## The problem
First find the line with "F1: 1.5A (GND, N_14) -> 1.5A (3V3, N_14)", then reproduce it and all following lines of the data to the end, exactly and with no pictures, adding nothing.

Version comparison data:
+++++

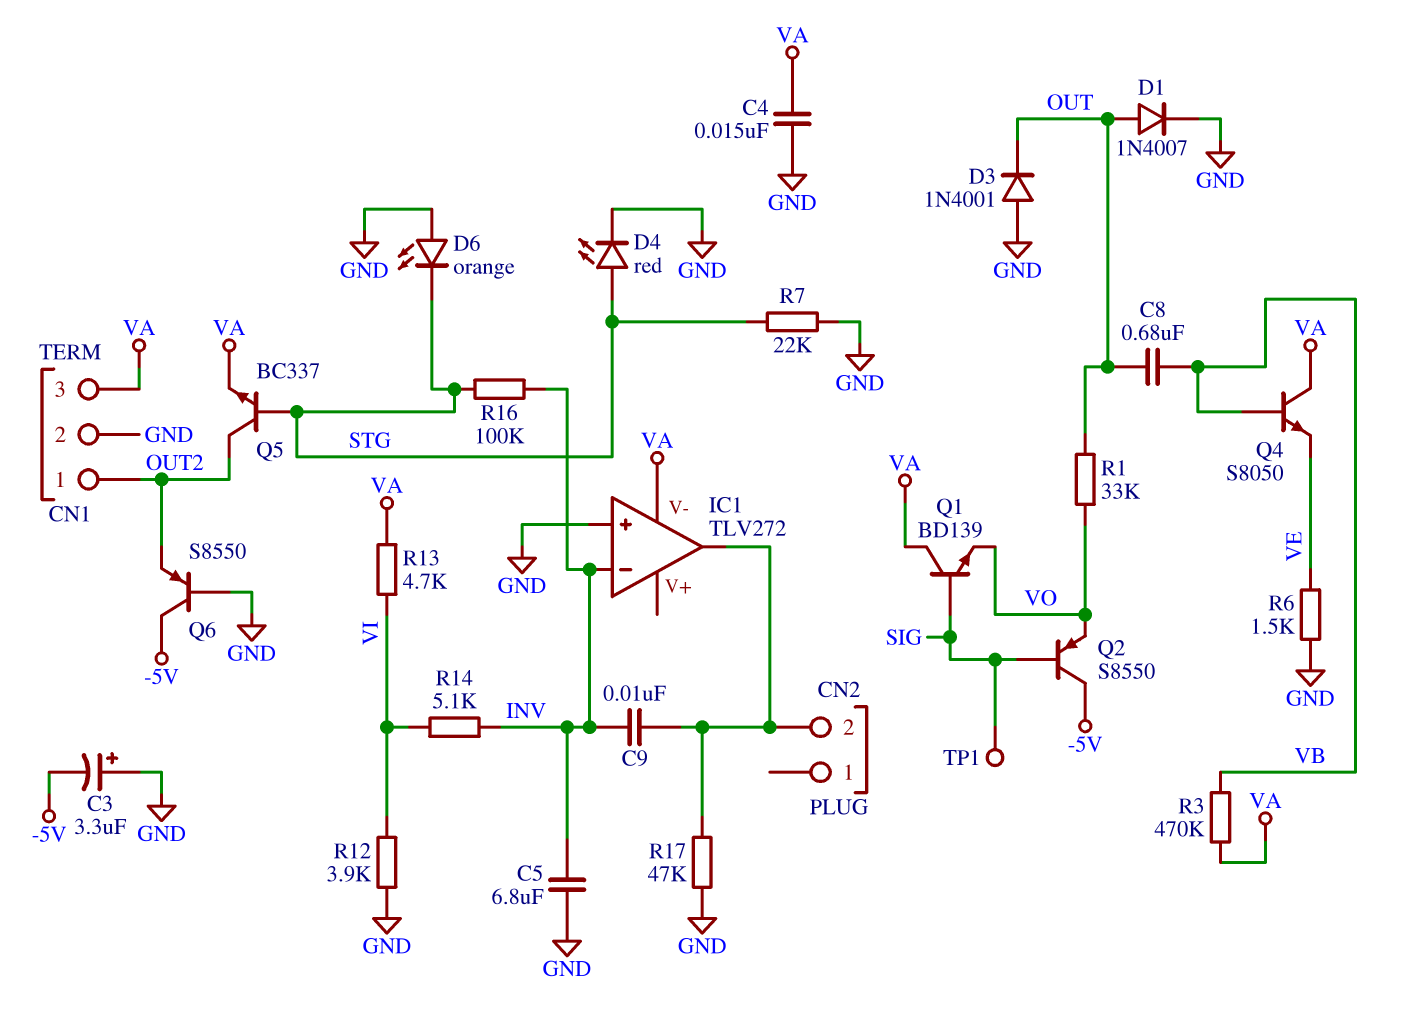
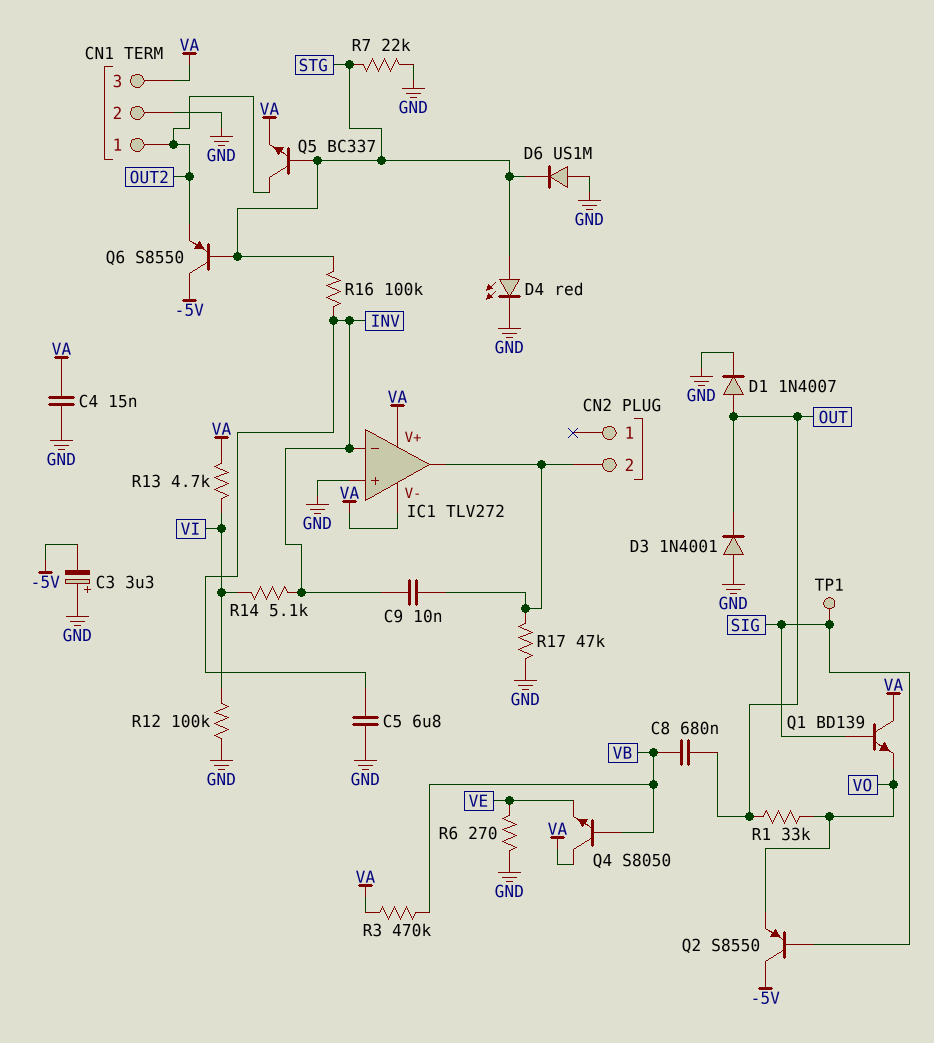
D6: LED orange (A GND, K STG) -> diode US1M (A GND, K STG)
IC1 pin V+: none -> VA
Q6: PNP S8550 (B GND, C -5V, E OUT2) -> PNP S8550 (B STG, C -5V, E OUT2)
R6: 1.5k (GND, VE) -> 270 (GND, VE)
R12: 3.9k (GND, VI) -> 100k (GND, VI)

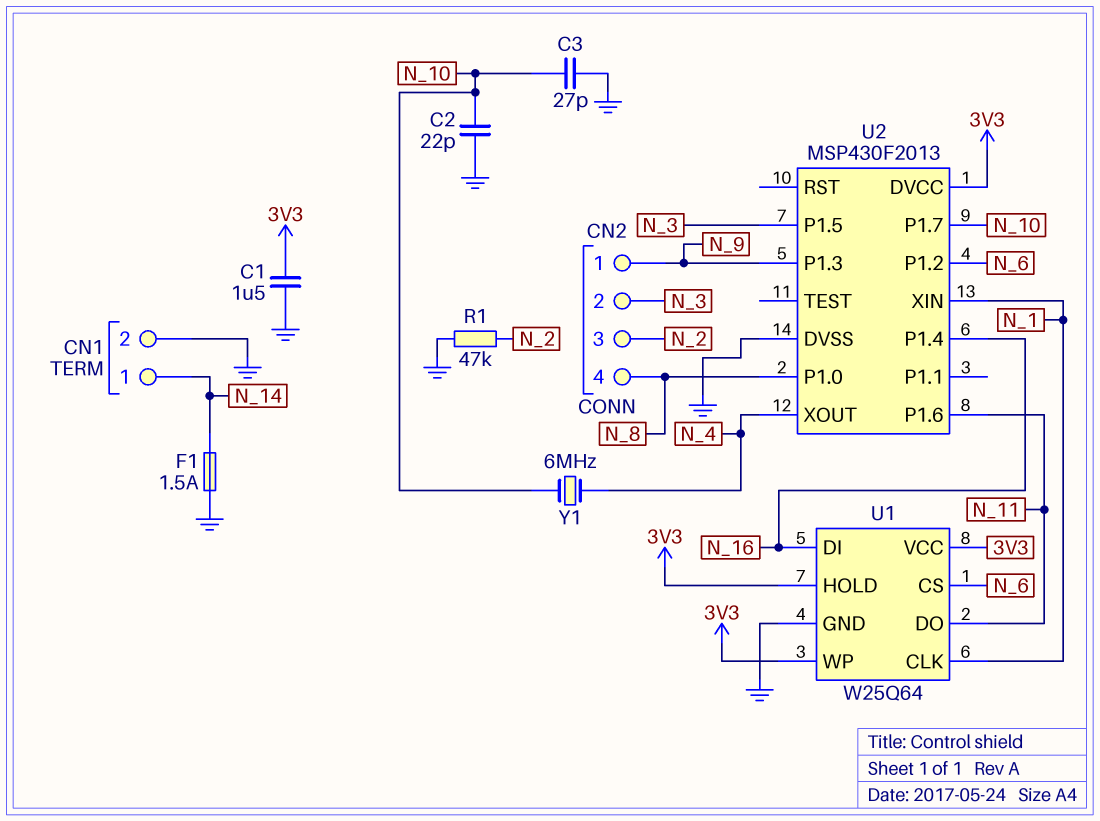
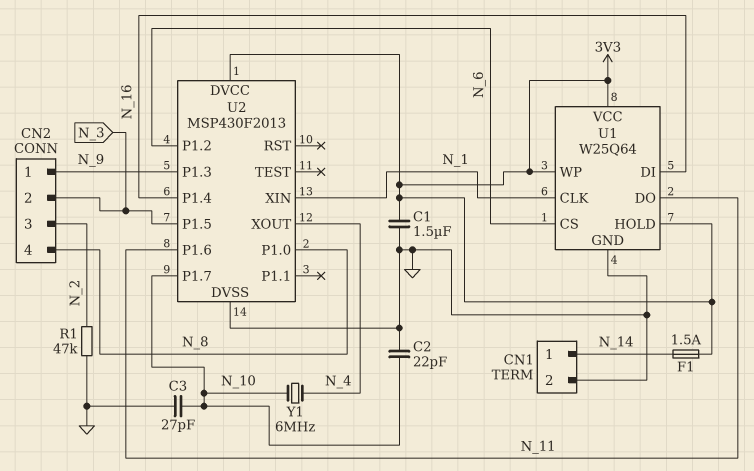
F1: 1.5A (GND, N_14) -> 1.5A (3V3, N_14)

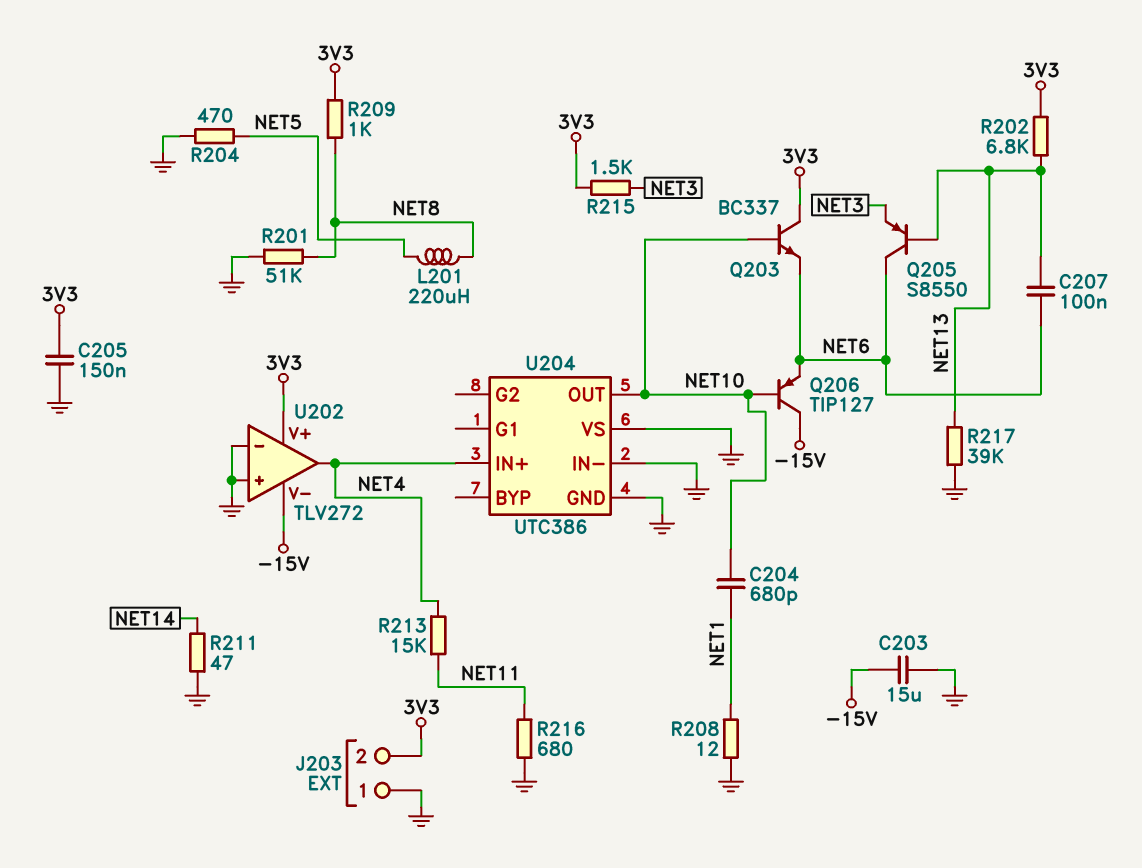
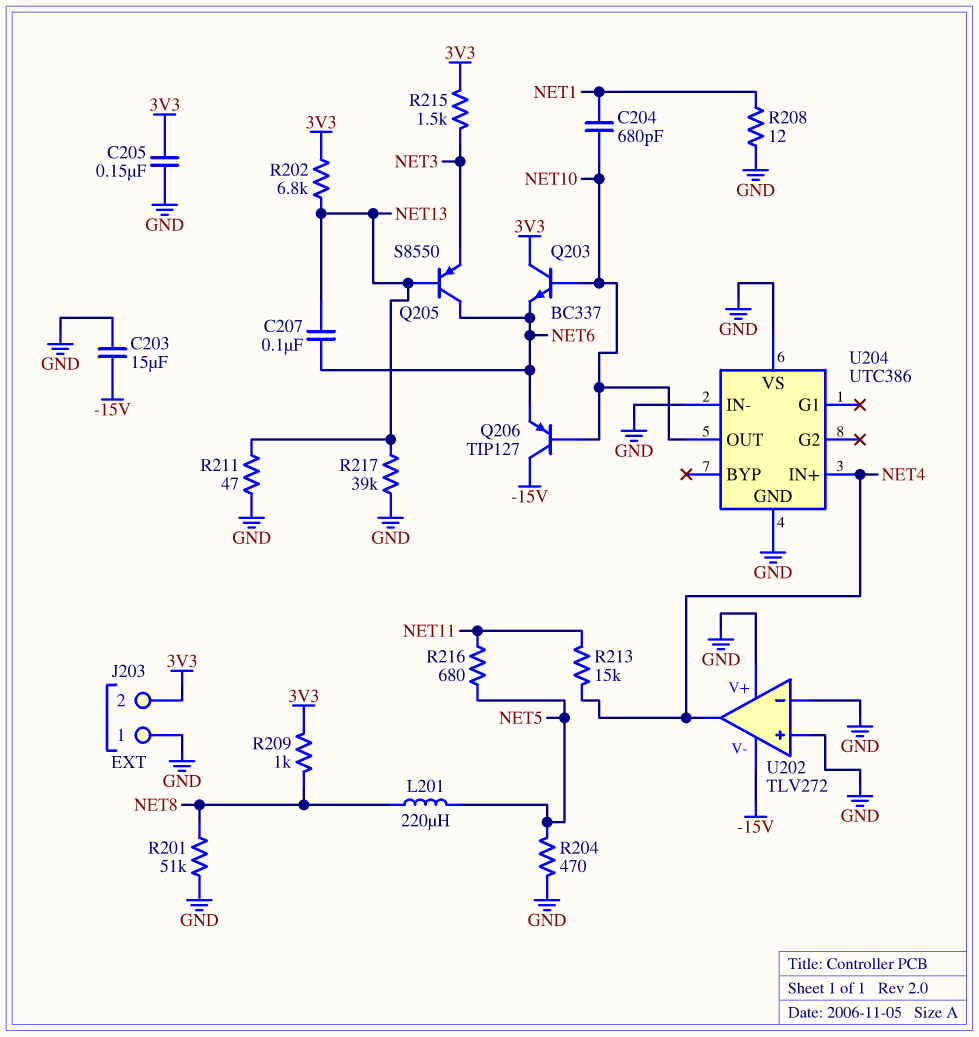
R211: 47 (GND, NET14) -> 47 (GND, NET13)
R216: 680 (GND, NET11) -> 680 (NET5, NET11)
U202 pin V+: 3V3 -> GND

+++++

## Worked solution
F1: 1.5A (GND, N_14) -> 1.5A (3V3, N_14)

R211: 47 (GND, NET14) -> 47 (GND, NET13)
R216: 680 (GND, NET11) -> 680 (NET5, NET11)
U202 pin V+: 3V3 -> GND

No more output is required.